====== Provided material

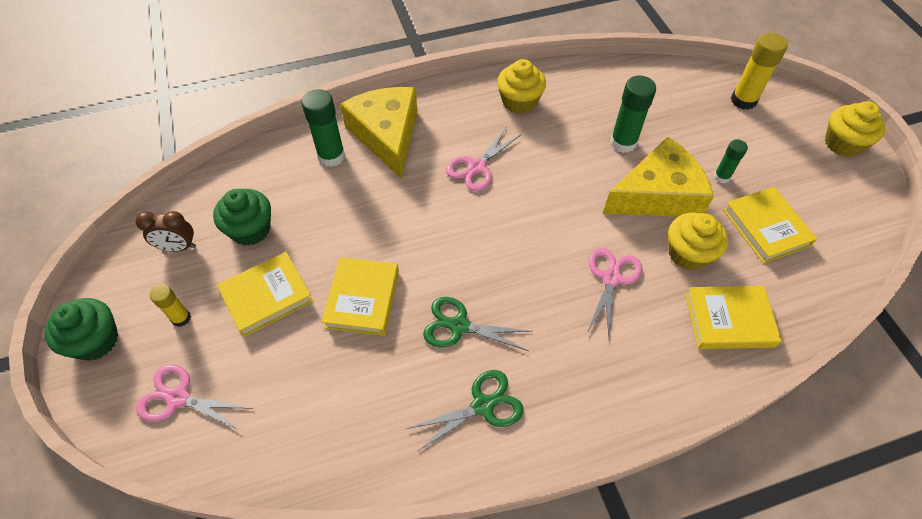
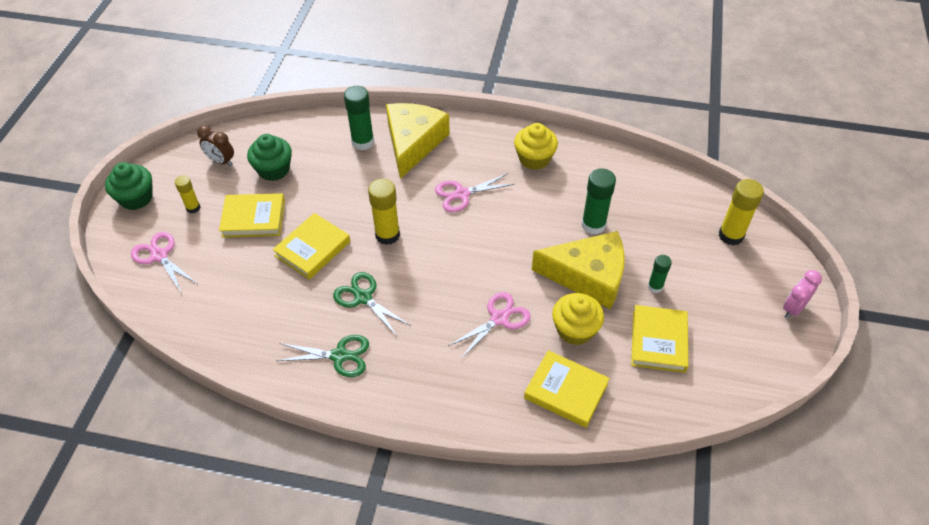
camera: 30 degrees right, 5 degrees down
(433, 244) = (387, 235): none -> yellow glue stick
(843, 143) = (793, 309): yellow cupcake -> pink clock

============

Work to complete: Down to the last line, print the material exactly, but not its pictures.

Task output:
camera: 30 degrees right, 5 degrees down
(433, 244) = (387, 235): none -> yellow glue stick
(843, 143) = (793, 309): yellow cupcake -> pink clock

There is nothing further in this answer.